#### [Your assignment]
Every line in the listing is to be echoed verbatim.

——————————

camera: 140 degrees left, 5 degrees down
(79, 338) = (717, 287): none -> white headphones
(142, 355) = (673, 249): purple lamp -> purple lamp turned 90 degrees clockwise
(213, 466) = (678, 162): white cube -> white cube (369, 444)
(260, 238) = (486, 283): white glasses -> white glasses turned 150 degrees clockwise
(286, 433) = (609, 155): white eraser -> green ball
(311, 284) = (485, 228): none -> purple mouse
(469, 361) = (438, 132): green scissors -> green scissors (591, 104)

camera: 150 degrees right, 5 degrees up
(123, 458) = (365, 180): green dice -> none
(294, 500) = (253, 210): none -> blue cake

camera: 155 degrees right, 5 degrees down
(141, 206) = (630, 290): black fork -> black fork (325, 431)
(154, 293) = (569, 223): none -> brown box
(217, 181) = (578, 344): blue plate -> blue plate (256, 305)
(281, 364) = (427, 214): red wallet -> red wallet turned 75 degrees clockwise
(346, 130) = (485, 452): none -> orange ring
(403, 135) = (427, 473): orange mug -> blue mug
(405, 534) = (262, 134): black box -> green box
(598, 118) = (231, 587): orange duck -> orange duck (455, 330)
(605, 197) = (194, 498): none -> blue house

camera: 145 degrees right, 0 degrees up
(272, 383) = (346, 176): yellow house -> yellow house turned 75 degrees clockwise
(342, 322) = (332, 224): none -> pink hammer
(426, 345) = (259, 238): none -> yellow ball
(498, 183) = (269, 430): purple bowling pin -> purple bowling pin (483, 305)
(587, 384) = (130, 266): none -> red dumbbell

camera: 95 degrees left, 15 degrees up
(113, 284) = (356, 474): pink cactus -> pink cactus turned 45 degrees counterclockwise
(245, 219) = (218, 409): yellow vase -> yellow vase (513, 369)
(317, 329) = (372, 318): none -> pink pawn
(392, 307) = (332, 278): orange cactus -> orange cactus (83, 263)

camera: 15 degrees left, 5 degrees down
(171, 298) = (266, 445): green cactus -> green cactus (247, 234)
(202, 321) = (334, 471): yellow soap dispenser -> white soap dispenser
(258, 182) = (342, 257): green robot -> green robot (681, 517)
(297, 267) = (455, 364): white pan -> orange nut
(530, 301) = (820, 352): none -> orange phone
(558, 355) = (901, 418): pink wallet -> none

——————————

#### [Result of the exercise]
camera: 140 degrees left, 5 degrees down
(79, 338) = (717, 287): none -> white headphones
(142, 355) = (673, 249): purple lamp -> purple lamp turned 90 degrees clockwise
(213, 466) = (678, 162): white cube -> white cube (369, 444)
(260, 238) = (486, 283): white glasses -> white glasses turned 150 degrees clockwise
(286, 433) = (609, 155): white eraser -> green ball
(311, 284) = (485, 228): none -> purple mouse
(469, 361) = (438, 132): green scissors -> green scissors (591, 104)

camera: 150 degrees right, 5 degrees up
(123, 458) = (365, 180): green dice -> none
(294, 500) = (253, 210): none -> blue cake

camera: 155 degrees right, 5 degrees down
(141, 206) = (630, 290): black fork -> black fork (325, 431)
(154, 293) = (569, 223): none -> brown box
(217, 181) = (578, 344): blue plate -> blue plate (256, 305)
(281, 364) = (427, 214): red wallet -> red wallet turned 75 degrees clockwise
(346, 130) = (485, 452): none -> orange ring
(403, 135) = (427, 473): orange mug -> blue mug
(405, 534) = (262, 134): black box -> green box
(598, 118) = (231, 587): orange duck -> orange duck (455, 330)
(605, 197) = (194, 498): none -> blue house

camera: 145 degrees right, 0 degrees up
(272, 383) = (346, 176): yellow house -> yellow house turned 75 degrees clockwise
(342, 322) = (332, 224): none -> pink hammer
(426, 345) = (259, 238): none -> yellow ball
(498, 183) = (269, 430): purple bowling pin -> purple bowling pin (483, 305)
(587, 384) = (130, 266): none -> red dumbbell

camera: 95 degrees left, 15 degrees up
(113, 284) = (356, 474): pink cactus -> pink cactus turned 45 degrees counterclockwise
(245, 219) = (218, 409): yellow vase -> yellow vase (513, 369)
(317, 329) = (372, 318): none -> pink pawn
(392, 307) = (332, 278): orange cactus -> orange cactus (83, 263)

camera: 15 degrees left, 5 degrees down
(171, 298) = (266, 445): green cactus -> green cactus (247, 234)
(202, 321) = (334, 471): yellow soap dispenser -> white soap dispenser
(258, 182) = (342, 257): green robot -> green robot (681, 517)
(297, 267) = (455, 364): white pan -> orange nut
(530, 301) = (820, 352): none -> orange phone
(558, 355) = (901, 418): pink wallet -> none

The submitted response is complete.